GOAL OF THE EXERCISE -
Any images in the material are to be dropped while every line is retyped exactly.

GIVEN INFORMATION -
■ ■ ■ ■
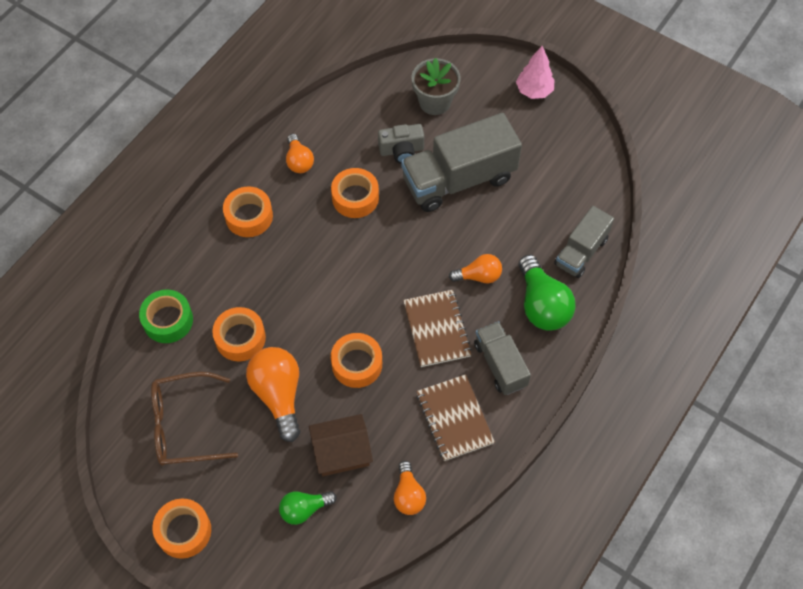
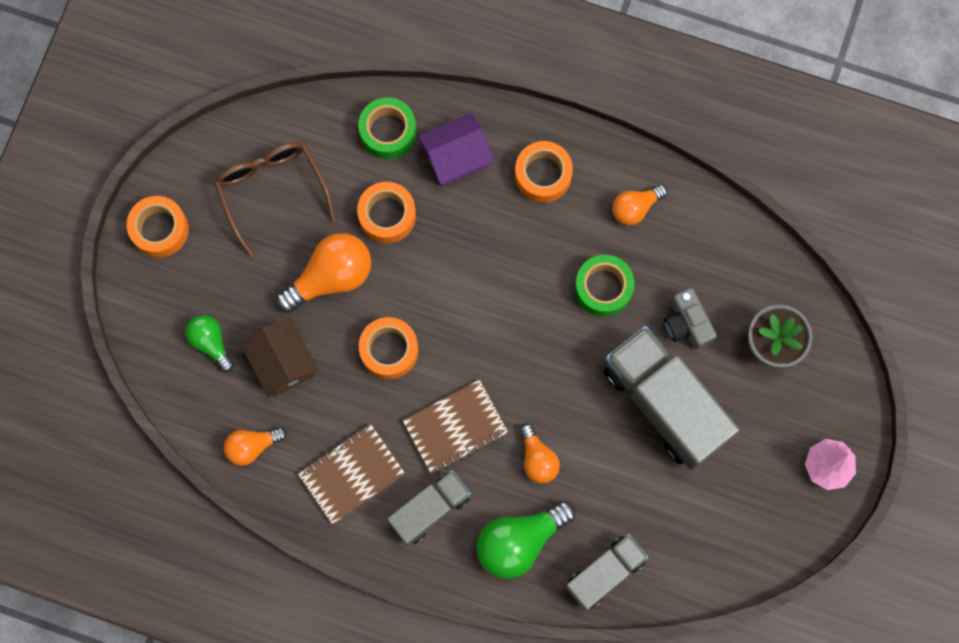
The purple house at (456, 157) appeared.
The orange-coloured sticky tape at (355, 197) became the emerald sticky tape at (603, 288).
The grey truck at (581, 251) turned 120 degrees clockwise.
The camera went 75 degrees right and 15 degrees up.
■ ■ ■ ■
EXERCISE OUTPUT -
The purple house at (456, 157) appeared.
The orange-coloured sticky tape at (355, 197) became the emerald sticky tape at (603, 288).
The grey truck at (581, 251) turned 120 degrees clockwise.
The camera went 75 degrees right and 15 degrees up.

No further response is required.